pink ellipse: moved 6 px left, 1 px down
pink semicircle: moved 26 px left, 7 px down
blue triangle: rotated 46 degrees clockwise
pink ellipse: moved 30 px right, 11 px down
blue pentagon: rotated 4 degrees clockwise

---

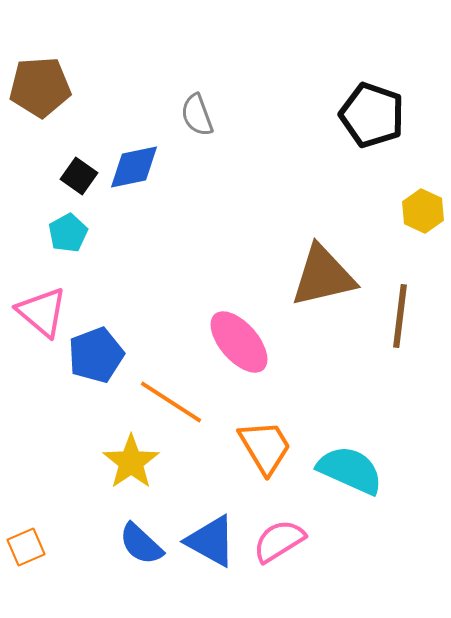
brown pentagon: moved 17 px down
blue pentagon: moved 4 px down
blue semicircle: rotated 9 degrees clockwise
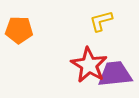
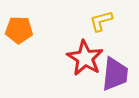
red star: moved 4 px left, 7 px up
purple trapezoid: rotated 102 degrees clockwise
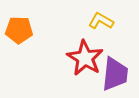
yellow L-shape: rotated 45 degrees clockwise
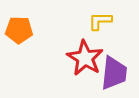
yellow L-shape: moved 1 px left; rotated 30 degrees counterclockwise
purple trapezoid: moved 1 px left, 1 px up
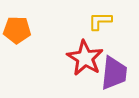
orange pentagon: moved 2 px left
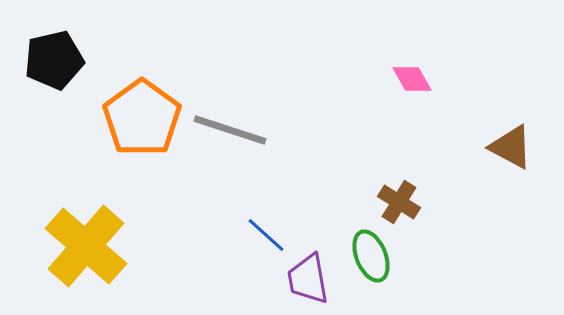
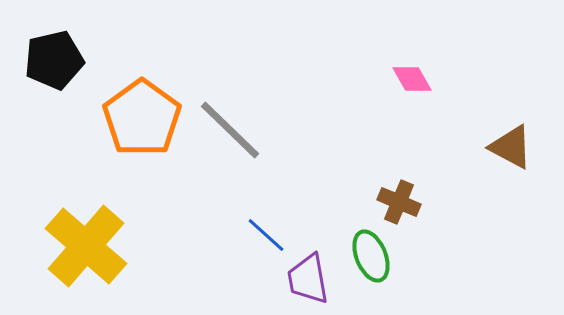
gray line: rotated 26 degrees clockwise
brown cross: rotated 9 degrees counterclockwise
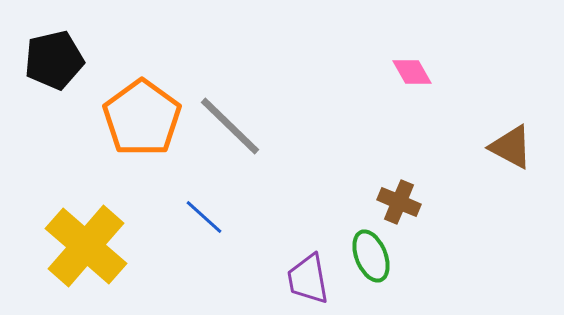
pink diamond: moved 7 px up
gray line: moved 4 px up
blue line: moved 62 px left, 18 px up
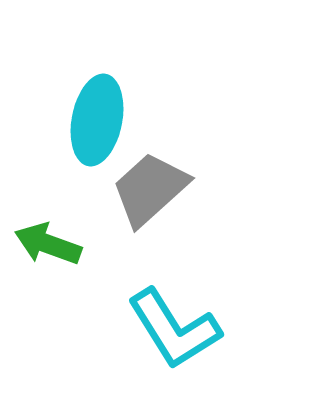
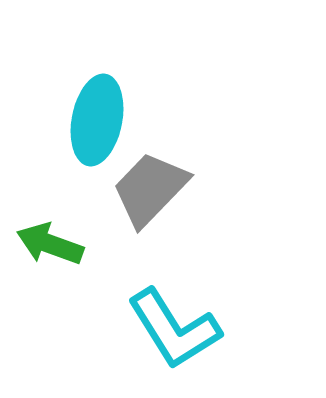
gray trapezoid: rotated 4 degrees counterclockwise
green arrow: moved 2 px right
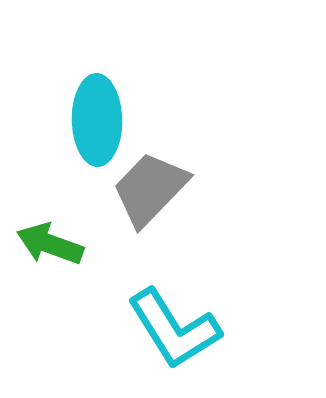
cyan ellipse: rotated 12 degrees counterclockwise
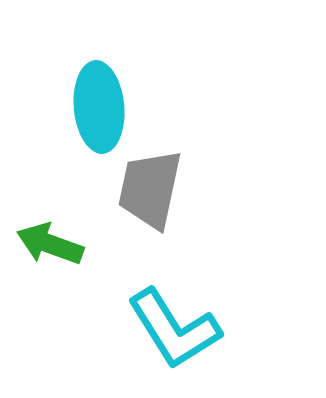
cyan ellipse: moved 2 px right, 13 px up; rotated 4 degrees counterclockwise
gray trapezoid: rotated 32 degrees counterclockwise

Task objective:
Convert the items above into a numbered list, beginning at the line that contains "gray line: rotated 26 degrees clockwise" and stopping after the line that contains "blue line: moved 62 px left, 18 px up", with blank lines omitted. Leave the pictures out of the list.

Correct result:
1. gray line: rotated 26 degrees clockwise
2. brown cross: rotated 9 degrees counterclockwise
3. pink diamond: moved 7 px up
4. gray line: moved 4 px up
5. blue line: moved 62 px left, 18 px up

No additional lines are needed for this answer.